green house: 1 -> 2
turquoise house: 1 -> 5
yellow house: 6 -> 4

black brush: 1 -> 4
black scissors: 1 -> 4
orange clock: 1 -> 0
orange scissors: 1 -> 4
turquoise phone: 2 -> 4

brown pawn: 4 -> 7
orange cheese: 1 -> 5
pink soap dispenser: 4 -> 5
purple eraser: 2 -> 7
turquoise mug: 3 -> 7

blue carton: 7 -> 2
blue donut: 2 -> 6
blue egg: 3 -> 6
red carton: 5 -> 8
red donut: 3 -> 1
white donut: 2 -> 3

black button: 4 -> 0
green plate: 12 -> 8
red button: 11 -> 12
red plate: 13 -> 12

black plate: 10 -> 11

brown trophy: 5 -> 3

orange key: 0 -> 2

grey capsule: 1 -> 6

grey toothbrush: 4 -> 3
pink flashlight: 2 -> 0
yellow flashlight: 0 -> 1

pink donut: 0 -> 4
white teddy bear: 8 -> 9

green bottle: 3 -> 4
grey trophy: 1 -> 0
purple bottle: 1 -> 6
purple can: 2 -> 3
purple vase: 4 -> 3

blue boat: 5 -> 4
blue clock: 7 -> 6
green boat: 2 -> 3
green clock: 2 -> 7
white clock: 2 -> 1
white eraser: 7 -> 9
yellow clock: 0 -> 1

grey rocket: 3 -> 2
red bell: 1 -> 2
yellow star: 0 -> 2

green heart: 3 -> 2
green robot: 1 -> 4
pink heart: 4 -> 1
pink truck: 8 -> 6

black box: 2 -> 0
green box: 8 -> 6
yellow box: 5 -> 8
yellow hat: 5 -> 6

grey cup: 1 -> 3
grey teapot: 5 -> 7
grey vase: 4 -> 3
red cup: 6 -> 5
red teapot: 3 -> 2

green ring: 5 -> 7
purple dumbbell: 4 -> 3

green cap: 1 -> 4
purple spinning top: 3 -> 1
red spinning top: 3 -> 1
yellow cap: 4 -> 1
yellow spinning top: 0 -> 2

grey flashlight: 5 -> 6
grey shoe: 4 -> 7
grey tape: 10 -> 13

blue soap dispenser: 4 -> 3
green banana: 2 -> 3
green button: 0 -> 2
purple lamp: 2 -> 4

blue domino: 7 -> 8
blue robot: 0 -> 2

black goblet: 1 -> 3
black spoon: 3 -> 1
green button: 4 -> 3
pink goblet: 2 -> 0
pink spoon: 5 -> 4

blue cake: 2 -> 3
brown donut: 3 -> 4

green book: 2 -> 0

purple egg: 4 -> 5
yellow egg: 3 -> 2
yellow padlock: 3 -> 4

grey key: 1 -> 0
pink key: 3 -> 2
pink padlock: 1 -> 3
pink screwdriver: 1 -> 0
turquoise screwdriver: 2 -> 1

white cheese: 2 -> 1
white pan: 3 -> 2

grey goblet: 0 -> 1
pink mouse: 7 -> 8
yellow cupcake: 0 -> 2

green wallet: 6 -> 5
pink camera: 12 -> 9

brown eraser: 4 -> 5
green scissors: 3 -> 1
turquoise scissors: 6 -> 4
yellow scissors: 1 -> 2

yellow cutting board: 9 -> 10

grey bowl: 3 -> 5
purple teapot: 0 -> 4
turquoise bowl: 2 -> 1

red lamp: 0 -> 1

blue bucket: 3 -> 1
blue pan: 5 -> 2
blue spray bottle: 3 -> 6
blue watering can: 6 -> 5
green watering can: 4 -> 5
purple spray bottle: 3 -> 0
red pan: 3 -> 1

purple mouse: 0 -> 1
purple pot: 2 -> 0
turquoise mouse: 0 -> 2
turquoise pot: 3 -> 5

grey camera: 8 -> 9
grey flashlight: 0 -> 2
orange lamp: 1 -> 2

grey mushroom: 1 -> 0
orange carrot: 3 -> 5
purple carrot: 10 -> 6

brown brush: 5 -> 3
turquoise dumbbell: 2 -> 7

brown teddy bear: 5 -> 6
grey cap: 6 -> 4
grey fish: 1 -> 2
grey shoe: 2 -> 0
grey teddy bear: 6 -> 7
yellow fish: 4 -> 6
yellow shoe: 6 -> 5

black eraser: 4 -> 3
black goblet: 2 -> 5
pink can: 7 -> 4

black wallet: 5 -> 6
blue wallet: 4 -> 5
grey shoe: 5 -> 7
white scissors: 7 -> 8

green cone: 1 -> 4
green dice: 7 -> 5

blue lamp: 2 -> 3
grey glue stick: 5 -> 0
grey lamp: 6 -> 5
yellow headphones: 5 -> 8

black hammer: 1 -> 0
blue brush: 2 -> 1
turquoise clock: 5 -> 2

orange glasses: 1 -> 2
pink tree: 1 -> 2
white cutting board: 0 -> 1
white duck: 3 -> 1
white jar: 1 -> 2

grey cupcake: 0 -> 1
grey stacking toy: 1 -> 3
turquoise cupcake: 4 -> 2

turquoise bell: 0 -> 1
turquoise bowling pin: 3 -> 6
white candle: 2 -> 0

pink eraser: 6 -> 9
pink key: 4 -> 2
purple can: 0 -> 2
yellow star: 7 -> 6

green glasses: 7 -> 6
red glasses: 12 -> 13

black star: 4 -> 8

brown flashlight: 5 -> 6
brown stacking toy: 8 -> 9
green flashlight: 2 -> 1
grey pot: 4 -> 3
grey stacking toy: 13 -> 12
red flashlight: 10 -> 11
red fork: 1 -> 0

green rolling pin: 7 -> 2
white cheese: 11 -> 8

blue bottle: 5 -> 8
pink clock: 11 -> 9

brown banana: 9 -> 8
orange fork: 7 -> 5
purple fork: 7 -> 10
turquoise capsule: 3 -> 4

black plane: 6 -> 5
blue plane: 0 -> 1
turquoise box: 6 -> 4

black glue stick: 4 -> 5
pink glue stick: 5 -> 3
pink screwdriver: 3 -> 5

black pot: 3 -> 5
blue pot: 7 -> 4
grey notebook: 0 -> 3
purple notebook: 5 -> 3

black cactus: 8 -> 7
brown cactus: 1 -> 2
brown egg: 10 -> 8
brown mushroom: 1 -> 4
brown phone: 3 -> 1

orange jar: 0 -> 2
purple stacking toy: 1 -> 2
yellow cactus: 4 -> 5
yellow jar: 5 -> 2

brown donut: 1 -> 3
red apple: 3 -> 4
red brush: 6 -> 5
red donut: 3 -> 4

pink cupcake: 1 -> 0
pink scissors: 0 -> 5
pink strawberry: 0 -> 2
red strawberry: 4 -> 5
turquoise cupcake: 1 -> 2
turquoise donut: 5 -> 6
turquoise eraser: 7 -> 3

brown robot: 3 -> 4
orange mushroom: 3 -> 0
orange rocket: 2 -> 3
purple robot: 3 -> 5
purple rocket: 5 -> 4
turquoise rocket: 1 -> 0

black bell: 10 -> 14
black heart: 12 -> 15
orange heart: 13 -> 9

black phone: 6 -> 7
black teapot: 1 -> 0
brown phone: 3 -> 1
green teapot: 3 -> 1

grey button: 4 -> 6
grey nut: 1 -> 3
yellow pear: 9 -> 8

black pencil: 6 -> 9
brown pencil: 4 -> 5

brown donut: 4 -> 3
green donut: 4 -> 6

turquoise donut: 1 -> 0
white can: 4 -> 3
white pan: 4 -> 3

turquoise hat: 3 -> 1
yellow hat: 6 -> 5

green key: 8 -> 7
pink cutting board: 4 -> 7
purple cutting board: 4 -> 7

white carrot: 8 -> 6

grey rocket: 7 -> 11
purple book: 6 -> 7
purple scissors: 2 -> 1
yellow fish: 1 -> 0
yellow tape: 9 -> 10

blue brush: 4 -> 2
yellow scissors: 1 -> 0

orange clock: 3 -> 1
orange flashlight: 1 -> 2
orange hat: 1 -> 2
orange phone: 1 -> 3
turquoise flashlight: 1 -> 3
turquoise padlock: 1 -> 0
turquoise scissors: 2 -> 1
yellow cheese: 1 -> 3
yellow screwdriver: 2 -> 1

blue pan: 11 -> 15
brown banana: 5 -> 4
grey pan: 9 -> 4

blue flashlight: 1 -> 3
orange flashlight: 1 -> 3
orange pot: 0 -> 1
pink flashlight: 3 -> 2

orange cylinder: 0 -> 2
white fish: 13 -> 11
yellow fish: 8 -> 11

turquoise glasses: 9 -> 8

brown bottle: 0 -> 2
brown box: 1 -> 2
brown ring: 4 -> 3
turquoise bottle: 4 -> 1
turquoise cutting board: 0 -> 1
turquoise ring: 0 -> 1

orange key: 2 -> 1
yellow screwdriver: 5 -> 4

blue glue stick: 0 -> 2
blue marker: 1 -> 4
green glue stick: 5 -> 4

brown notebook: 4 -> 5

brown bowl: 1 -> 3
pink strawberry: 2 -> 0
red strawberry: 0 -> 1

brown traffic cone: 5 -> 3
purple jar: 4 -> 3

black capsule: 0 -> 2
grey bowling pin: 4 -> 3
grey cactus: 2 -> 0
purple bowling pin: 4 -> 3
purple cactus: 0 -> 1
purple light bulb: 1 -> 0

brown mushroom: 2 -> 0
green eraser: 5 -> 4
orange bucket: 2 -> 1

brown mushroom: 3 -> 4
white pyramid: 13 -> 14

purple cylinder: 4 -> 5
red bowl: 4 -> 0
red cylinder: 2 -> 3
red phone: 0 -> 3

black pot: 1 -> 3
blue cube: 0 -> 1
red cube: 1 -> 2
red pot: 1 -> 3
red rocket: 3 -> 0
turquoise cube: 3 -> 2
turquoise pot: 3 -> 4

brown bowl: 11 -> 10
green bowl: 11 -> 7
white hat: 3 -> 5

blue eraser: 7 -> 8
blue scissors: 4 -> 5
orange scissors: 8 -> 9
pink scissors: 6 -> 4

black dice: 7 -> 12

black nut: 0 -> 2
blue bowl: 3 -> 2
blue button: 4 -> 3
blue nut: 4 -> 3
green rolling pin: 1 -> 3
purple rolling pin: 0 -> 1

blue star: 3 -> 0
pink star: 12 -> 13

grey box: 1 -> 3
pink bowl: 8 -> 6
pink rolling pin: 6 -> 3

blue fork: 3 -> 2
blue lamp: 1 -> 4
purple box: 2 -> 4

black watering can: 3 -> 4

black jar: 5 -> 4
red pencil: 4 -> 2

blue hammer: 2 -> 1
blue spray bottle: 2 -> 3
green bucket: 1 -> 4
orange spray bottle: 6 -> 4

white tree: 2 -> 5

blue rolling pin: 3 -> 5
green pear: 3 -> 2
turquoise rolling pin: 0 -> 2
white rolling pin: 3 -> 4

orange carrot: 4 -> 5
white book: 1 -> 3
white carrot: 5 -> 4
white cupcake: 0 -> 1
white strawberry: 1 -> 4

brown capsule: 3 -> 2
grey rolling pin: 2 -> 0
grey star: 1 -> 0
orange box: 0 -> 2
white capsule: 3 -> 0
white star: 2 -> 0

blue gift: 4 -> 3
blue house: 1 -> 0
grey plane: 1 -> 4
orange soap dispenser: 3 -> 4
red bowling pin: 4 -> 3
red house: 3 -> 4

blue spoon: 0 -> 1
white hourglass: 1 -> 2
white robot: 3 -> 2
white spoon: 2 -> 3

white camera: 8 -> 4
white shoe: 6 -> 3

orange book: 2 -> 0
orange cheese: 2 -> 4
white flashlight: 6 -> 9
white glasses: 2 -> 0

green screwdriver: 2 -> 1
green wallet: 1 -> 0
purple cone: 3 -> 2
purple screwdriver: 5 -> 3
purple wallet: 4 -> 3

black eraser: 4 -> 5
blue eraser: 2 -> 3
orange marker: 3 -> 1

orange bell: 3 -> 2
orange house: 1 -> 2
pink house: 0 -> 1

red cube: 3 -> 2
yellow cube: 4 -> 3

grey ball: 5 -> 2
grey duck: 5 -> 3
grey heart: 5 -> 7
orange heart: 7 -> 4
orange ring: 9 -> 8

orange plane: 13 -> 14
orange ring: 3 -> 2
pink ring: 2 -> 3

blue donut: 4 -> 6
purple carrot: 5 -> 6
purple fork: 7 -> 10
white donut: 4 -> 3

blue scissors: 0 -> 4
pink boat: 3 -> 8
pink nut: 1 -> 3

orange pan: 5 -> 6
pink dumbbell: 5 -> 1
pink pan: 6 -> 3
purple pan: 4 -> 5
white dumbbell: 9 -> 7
******
Retype exactly the span of lines from the one with "white pan: 3 -> 2" through the one with "brown mushroom: 1 -> 4"; include both ends and omit the rest of the material.

white pan: 3 -> 2

grey goblet: 0 -> 1
pink mouse: 7 -> 8
yellow cupcake: 0 -> 2

green wallet: 6 -> 5
pink camera: 12 -> 9

brown eraser: 4 -> 5
green scissors: 3 -> 1
turquoise scissors: 6 -> 4
yellow scissors: 1 -> 2

yellow cutting board: 9 -> 10

grey bowl: 3 -> 5
purple teapot: 0 -> 4
turquoise bowl: 2 -> 1

red lamp: 0 -> 1

blue bucket: 3 -> 1
blue pan: 5 -> 2
blue spray bottle: 3 -> 6
blue watering can: 6 -> 5
green watering can: 4 -> 5
purple spray bottle: 3 -> 0
red pan: 3 -> 1

purple mouse: 0 -> 1
purple pot: 2 -> 0
turquoise mouse: 0 -> 2
turquoise pot: 3 -> 5

grey camera: 8 -> 9
grey flashlight: 0 -> 2
orange lamp: 1 -> 2

grey mushroom: 1 -> 0
orange carrot: 3 -> 5
purple carrot: 10 -> 6

brown brush: 5 -> 3
turquoise dumbbell: 2 -> 7

brown teddy bear: 5 -> 6
grey cap: 6 -> 4
grey fish: 1 -> 2
grey shoe: 2 -> 0
grey teddy bear: 6 -> 7
yellow fish: 4 -> 6
yellow shoe: 6 -> 5

black eraser: 4 -> 3
black goblet: 2 -> 5
pink can: 7 -> 4

black wallet: 5 -> 6
blue wallet: 4 -> 5
grey shoe: 5 -> 7
white scissors: 7 -> 8

green cone: 1 -> 4
green dice: 7 -> 5

blue lamp: 2 -> 3
grey glue stick: 5 -> 0
grey lamp: 6 -> 5
yellow headphones: 5 -> 8

black hammer: 1 -> 0
blue brush: 2 -> 1
turquoise clock: 5 -> 2

orange glasses: 1 -> 2
pink tree: 1 -> 2
white cutting board: 0 -> 1
white duck: 3 -> 1
white jar: 1 -> 2

grey cupcake: 0 -> 1
grey stacking toy: 1 -> 3
turquoise cupcake: 4 -> 2

turquoise bell: 0 -> 1
turquoise bowling pin: 3 -> 6
white candle: 2 -> 0

pink eraser: 6 -> 9
pink key: 4 -> 2
purple can: 0 -> 2
yellow star: 7 -> 6

green glasses: 7 -> 6
red glasses: 12 -> 13

black star: 4 -> 8

brown flashlight: 5 -> 6
brown stacking toy: 8 -> 9
green flashlight: 2 -> 1
grey pot: 4 -> 3
grey stacking toy: 13 -> 12
red flashlight: 10 -> 11
red fork: 1 -> 0

green rolling pin: 7 -> 2
white cheese: 11 -> 8

blue bottle: 5 -> 8
pink clock: 11 -> 9

brown banana: 9 -> 8
orange fork: 7 -> 5
purple fork: 7 -> 10
turquoise capsule: 3 -> 4

black plane: 6 -> 5
blue plane: 0 -> 1
turquoise box: 6 -> 4

black glue stick: 4 -> 5
pink glue stick: 5 -> 3
pink screwdriver: 3 -> 5

black pot: 3 -> 5
blue pot: 7 -> 4
grey notebook: 0 -> 3
purple notebook: 5 -> 3

black cactus: 8 -> 7
brown cactus: 1 -> 2
brown egg: 10 -> 8
brown mushroom: 1 -> 4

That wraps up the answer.